> [The problem] Among the entries that follow, the required portion opens with the line containing "C108: none -> 15uF (N005, N011)" and closes with the line containing "J103 pin 1: GND -> +12V". Give that portion again exactly, and nothing else.

Itemized modification records:
#####
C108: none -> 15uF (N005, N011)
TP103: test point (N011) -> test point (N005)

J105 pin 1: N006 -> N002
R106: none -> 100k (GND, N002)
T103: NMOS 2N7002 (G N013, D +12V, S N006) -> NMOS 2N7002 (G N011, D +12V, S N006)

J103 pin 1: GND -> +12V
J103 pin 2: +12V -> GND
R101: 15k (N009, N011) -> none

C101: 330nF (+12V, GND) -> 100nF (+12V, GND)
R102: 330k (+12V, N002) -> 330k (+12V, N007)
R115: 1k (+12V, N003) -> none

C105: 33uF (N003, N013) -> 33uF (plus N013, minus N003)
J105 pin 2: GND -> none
#####
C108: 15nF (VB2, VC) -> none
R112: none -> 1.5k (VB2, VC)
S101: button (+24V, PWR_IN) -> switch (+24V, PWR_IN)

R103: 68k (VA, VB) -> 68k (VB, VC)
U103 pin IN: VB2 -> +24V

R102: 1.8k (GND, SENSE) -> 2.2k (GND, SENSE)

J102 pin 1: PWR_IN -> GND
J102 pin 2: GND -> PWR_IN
#####
> [Solution for this exercise]
C108: none -> 15uF (N005, N011)
TP103: test point (N011) -> test point (N005)

J105 pin 1: N006 -> N002
R106: none -> 100k (GND, N002)
T103: NMOS 2N7002 (G N013, D +12V, S N006) -> NMOS 2N7002 (G N011, D +12V, S N006)

J103 pin 1: GND -> +12V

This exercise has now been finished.